→ **PROBLEM TO WORK ON**
All lines after the one containing "none -> grey plate F9:G9 level 1", together with that line itself, should be written out exactly, down to the last line of the entries below.

→ **SOURCE DATA**
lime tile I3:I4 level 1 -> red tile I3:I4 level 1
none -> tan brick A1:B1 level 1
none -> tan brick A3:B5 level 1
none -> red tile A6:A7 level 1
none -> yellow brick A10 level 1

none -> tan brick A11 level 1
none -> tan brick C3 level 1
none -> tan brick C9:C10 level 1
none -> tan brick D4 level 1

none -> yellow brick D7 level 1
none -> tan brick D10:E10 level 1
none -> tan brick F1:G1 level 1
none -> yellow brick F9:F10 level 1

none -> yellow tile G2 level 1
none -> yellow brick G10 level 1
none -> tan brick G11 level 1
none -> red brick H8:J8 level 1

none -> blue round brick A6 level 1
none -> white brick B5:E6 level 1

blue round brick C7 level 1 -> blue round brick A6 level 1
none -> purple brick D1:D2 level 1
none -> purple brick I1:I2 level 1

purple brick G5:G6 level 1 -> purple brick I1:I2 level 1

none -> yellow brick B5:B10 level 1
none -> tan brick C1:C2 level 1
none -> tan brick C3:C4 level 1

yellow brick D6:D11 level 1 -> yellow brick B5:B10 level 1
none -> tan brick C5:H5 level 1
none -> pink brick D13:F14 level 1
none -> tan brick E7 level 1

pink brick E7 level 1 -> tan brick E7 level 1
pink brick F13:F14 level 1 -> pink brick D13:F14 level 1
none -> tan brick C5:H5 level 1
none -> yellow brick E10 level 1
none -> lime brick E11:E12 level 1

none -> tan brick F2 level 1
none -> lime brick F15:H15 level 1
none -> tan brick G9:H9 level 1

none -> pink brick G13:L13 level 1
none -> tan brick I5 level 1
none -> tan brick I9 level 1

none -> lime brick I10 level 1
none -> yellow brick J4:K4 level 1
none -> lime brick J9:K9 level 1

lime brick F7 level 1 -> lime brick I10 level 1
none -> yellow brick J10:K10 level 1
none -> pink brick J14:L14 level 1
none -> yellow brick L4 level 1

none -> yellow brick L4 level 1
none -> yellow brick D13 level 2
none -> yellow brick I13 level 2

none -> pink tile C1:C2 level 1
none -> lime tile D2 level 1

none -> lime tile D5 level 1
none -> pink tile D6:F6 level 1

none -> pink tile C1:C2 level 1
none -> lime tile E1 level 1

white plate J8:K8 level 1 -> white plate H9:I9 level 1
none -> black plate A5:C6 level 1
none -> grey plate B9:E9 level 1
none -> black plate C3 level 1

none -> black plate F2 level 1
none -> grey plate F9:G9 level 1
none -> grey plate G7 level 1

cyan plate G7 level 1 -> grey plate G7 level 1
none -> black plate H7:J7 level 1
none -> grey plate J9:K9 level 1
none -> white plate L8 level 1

→ **WRITTEN RESPONSE**
none -> grey plate F9:G9 level 1
none -> grey plate G7 level 1

cyan plate G7 level 1 -> grey plate G7 level 1
none -> black plate H7:J7 level 1
none -> grey plate J9:K9 level 1
none -> white plate L8 level 1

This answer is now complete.